**Exercise directions**
Pictures stay out. Everything else in the listing below gets written out exactly.
Data block Block Start
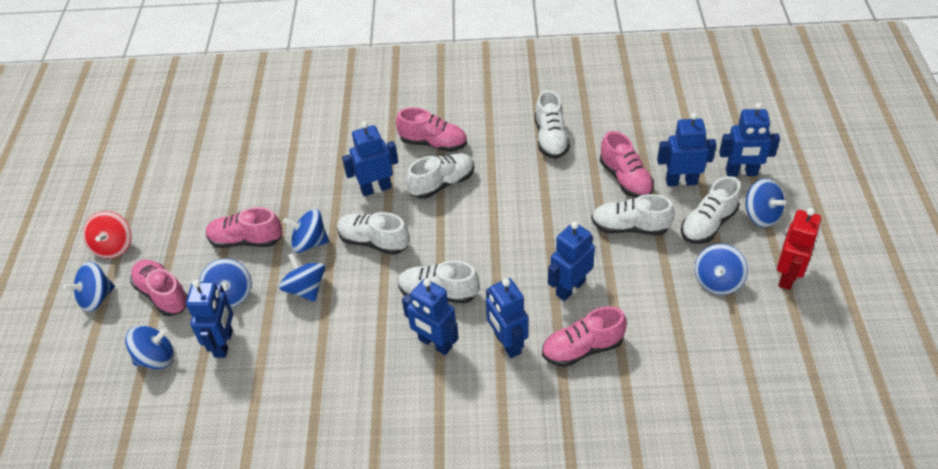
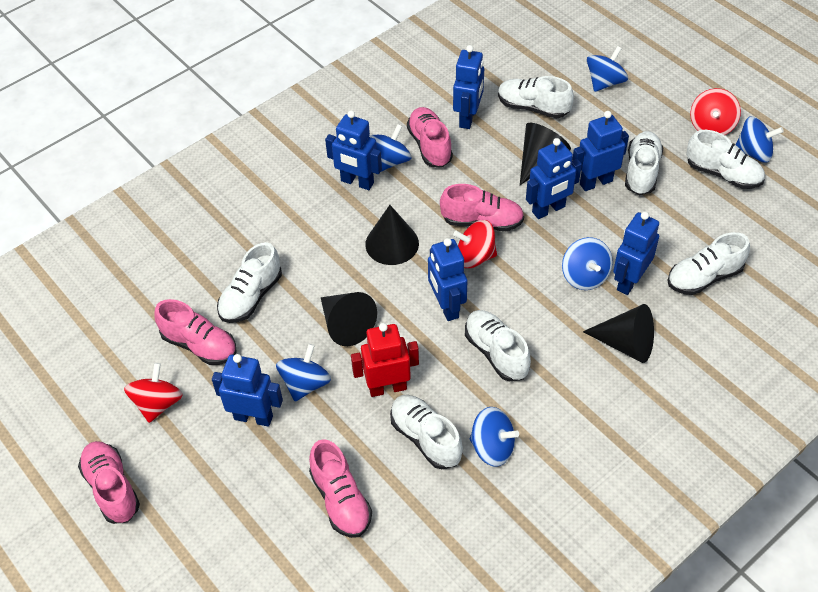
black cone: 0 -> 4
blue spinning top: 7 -> 6
red spinning top: 1 -> 3
white shoe: 6 -> 7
Data block Block End
**Answer box**
black cone: 0 -> 4
blue spinning top: 7 -> 6
red spinning top: 1 -> 3
white shoe: 6 -> 7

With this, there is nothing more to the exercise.